* [WHAT IS REQUIRED]
Check each line of the entries. Copy the ones that contain the string "secondary".
=== Begin Enclosure ===
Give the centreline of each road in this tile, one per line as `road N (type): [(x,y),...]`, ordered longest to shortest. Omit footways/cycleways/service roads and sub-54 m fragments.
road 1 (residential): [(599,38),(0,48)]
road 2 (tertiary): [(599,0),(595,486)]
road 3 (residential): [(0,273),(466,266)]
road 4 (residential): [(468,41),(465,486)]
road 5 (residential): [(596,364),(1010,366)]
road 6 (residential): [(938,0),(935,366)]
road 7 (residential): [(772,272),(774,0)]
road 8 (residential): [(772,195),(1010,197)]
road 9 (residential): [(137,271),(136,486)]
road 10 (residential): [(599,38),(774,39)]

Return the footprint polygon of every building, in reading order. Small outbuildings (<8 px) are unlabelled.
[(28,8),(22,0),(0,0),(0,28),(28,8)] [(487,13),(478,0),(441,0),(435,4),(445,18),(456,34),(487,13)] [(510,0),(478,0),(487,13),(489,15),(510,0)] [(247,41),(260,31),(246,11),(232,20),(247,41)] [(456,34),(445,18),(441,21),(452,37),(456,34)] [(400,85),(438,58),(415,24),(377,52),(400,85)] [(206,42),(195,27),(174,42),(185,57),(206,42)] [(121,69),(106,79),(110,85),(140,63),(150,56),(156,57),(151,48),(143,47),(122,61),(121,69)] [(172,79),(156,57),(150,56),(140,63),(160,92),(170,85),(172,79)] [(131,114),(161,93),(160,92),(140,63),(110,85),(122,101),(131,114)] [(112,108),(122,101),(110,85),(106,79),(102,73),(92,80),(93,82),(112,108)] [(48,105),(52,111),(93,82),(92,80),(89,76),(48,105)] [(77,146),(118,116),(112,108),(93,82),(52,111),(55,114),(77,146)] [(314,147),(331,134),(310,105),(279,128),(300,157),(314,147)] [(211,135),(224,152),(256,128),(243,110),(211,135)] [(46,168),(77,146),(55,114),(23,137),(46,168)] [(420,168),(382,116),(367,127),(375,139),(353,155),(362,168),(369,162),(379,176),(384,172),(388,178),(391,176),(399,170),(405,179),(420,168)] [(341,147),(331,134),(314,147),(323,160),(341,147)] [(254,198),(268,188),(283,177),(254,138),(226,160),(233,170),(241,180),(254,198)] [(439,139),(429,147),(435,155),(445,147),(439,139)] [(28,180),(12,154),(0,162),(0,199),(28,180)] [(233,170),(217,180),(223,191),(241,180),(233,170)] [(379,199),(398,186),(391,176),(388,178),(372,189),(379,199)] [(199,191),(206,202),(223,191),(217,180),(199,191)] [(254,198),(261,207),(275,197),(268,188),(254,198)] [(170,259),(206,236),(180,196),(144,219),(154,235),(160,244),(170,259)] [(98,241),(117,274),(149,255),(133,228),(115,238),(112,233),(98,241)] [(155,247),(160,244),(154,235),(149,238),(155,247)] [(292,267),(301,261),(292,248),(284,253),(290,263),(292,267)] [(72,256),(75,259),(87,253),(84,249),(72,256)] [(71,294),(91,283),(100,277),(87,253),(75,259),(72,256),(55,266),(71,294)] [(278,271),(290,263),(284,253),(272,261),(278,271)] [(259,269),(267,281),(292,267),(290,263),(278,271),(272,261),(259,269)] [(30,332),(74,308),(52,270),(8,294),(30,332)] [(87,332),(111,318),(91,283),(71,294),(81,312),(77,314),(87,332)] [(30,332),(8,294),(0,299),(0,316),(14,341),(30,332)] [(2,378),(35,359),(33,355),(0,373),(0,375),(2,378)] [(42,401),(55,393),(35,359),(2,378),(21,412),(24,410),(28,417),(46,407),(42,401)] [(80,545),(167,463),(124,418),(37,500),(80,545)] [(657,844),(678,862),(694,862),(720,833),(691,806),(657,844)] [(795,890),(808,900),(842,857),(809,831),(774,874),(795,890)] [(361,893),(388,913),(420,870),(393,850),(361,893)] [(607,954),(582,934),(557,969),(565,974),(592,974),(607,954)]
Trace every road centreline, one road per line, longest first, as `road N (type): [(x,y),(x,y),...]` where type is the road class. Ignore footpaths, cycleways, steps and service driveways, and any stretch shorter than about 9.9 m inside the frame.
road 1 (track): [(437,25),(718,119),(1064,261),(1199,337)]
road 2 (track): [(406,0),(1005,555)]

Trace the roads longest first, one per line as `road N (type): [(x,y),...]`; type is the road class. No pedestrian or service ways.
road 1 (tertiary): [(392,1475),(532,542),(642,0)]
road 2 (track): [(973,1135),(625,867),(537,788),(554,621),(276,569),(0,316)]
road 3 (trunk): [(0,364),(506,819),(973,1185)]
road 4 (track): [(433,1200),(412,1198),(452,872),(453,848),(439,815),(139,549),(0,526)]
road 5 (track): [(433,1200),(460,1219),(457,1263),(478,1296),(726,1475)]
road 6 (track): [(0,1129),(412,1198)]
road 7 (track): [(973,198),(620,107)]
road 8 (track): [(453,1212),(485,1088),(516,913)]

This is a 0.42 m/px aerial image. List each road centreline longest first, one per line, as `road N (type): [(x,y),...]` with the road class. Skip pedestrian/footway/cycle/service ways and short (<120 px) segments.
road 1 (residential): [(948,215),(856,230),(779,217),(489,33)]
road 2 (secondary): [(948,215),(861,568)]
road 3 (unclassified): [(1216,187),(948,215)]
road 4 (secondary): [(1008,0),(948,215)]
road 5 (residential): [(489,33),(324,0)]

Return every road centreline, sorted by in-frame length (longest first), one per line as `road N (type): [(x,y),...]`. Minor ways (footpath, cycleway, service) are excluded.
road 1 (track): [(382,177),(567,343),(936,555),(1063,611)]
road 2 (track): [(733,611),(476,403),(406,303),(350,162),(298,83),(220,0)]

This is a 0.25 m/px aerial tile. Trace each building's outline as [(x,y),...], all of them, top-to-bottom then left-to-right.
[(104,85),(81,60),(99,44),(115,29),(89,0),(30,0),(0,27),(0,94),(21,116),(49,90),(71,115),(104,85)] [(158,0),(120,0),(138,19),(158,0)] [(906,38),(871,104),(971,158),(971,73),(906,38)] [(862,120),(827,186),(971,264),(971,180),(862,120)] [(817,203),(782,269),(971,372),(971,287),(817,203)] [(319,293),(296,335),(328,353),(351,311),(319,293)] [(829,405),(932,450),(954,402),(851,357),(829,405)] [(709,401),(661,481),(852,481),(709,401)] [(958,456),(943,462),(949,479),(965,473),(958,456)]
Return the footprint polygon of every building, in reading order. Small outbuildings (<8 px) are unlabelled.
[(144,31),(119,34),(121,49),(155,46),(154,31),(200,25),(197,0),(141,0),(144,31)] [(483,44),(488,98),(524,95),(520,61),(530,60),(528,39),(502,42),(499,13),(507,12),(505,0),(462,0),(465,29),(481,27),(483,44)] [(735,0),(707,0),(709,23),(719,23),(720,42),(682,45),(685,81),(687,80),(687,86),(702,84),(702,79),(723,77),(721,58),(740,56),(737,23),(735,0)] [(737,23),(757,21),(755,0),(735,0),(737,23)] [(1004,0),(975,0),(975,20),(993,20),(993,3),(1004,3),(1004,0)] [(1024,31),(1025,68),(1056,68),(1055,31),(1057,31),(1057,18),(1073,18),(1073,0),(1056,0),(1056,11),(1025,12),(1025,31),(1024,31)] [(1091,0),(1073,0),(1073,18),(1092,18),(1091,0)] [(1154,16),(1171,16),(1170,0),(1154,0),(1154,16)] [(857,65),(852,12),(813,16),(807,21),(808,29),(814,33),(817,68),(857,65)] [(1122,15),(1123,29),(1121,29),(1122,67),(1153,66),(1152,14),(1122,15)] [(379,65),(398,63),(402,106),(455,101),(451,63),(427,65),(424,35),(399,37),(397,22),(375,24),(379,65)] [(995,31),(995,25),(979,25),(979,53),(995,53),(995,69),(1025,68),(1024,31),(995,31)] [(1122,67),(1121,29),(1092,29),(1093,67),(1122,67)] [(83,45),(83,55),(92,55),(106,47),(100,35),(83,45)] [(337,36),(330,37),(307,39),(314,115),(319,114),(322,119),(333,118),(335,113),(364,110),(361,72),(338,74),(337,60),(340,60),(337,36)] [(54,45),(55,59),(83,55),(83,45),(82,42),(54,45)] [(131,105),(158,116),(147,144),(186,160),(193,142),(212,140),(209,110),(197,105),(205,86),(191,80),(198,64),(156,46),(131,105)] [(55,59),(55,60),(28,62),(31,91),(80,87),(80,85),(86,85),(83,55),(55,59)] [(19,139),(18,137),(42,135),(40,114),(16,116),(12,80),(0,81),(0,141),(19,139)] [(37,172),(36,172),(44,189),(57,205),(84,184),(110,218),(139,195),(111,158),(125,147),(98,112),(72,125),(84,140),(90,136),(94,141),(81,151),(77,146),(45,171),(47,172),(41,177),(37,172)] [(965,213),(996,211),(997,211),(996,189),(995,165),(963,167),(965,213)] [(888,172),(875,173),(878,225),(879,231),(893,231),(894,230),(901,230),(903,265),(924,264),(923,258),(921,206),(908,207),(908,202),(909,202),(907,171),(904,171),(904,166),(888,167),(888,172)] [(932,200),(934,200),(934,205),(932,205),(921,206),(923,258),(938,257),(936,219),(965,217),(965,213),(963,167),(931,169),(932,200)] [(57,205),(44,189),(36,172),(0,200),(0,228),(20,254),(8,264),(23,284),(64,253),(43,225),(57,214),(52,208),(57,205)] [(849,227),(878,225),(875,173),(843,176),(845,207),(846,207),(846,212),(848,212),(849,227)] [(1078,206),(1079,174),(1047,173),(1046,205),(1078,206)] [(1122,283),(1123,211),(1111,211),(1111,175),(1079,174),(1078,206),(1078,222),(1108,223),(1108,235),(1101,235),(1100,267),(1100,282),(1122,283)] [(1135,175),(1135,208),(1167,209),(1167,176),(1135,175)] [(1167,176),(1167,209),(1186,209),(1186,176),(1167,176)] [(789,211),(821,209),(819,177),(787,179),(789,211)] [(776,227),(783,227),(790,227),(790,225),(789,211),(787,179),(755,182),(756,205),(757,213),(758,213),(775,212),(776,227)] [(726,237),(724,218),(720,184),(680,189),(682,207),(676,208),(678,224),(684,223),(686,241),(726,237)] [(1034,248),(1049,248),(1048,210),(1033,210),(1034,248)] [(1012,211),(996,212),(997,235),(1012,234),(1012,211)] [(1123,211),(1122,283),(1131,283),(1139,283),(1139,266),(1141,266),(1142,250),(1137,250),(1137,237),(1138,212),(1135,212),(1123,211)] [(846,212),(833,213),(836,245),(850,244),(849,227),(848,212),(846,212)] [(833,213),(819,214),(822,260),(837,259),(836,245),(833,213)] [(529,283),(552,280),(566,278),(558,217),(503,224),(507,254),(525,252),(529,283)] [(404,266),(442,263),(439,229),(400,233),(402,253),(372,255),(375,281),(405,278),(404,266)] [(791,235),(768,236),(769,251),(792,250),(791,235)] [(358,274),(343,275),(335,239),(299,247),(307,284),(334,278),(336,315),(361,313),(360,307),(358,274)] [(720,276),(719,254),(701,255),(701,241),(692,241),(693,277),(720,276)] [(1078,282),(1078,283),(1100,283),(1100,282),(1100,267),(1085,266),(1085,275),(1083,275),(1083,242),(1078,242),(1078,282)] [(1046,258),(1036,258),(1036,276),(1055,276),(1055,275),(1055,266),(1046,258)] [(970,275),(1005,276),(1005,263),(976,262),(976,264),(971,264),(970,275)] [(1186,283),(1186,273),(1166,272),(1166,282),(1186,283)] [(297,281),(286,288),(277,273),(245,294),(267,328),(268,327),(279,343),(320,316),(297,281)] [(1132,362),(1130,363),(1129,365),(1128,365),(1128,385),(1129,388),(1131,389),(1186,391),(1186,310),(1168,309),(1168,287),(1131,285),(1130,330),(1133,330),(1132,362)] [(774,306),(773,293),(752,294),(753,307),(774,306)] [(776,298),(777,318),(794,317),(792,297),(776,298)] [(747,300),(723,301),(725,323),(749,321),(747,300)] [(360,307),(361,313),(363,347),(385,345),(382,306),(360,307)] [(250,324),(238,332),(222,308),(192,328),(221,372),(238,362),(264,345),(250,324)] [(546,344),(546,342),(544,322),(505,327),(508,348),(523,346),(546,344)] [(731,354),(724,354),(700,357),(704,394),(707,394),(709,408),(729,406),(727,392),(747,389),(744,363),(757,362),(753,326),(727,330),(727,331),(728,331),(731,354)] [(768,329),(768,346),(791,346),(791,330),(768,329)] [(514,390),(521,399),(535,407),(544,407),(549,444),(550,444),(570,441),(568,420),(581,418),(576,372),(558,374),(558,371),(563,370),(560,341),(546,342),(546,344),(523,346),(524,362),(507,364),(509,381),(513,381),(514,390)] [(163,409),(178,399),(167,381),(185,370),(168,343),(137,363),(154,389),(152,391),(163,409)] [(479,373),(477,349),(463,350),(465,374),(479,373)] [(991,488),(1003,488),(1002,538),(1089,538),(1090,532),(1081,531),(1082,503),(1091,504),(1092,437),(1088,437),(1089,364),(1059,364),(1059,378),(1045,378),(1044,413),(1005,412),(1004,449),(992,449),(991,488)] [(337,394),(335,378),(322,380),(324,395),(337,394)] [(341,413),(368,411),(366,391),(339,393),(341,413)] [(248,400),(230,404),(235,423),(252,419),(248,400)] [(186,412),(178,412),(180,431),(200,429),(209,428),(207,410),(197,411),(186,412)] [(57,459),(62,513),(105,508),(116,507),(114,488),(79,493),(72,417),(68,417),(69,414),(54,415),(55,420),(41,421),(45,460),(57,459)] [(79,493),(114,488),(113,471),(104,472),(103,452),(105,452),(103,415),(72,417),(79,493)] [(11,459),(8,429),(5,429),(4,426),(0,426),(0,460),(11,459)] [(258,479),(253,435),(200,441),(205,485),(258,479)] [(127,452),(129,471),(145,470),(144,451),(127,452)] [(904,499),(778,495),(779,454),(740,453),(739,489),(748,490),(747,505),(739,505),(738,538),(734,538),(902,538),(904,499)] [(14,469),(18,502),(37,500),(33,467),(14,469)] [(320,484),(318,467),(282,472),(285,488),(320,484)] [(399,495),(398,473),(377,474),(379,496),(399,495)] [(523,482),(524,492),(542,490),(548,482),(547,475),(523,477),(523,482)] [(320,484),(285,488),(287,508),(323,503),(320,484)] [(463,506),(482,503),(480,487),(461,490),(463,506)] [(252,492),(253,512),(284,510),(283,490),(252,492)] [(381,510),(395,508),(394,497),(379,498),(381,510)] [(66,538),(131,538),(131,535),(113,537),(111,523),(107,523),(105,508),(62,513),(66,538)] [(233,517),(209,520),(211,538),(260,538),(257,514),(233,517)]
=== End Enclosure ===
* [WORKED SOLUTION]
road 2 (secondary): [(948,215),(861,568)]
road 4 (secondary): [(1008,0),(948,215)]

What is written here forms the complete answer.